▸ **Work instruction**:
Below is a listing with pictures in it. Copy it exactly without them.

▸ **Source material**:
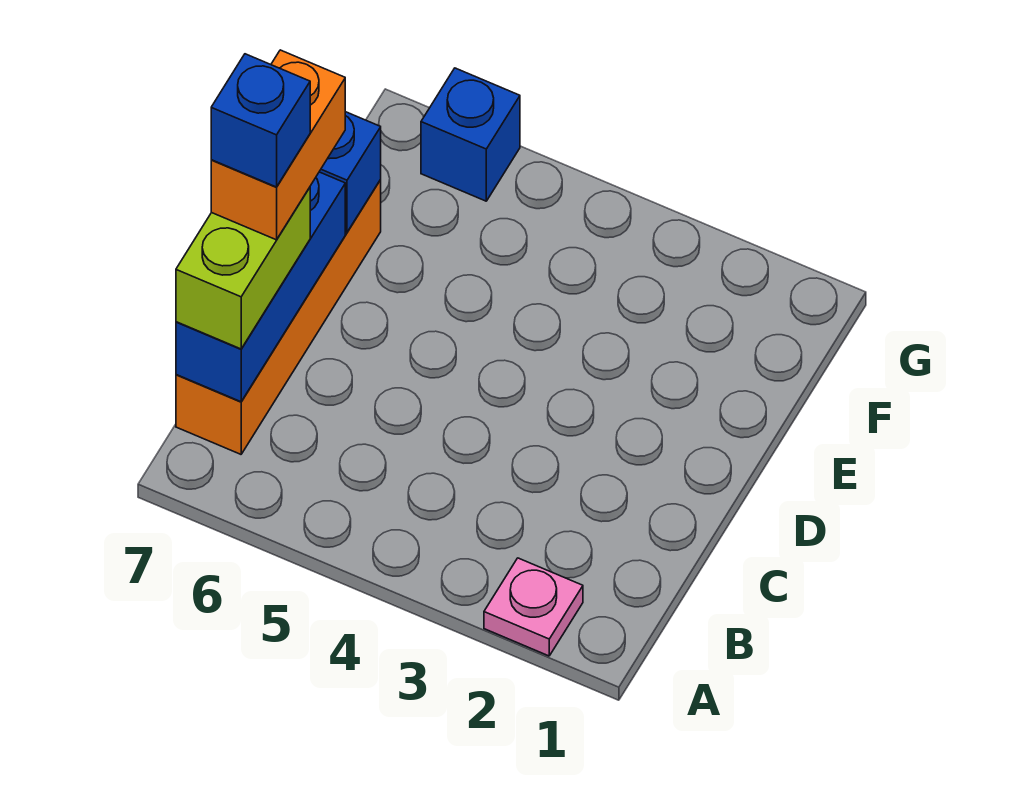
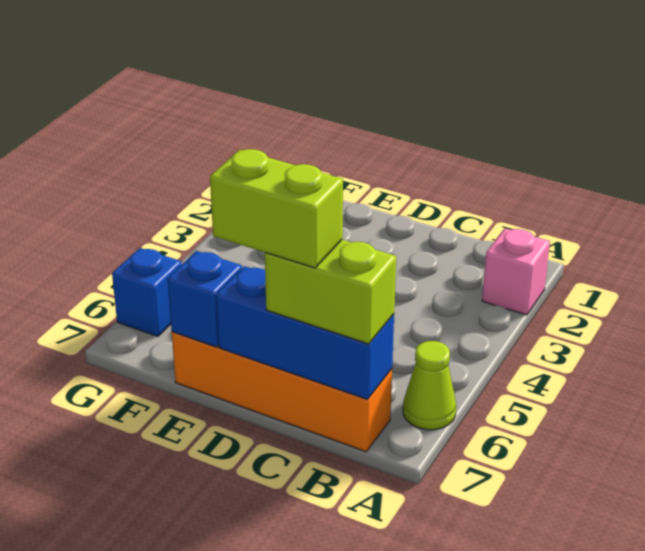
pink plate A2 level 1 -> pink brick A2 level 1
none -> lime cone A6 level 1
orange brick C7:D7 level 4 -> lime brick C7:D7 level 4
blue brick C7 level 5 -> none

▸ **Problem solution**:
pink plate A2 level 1 -> pink brick A2 level 1
none -> lime cone A6 level 1
orange brick C7:D7 level 4 -> lime brick C7:D7 level 4
blue brick C7 level 5 -> none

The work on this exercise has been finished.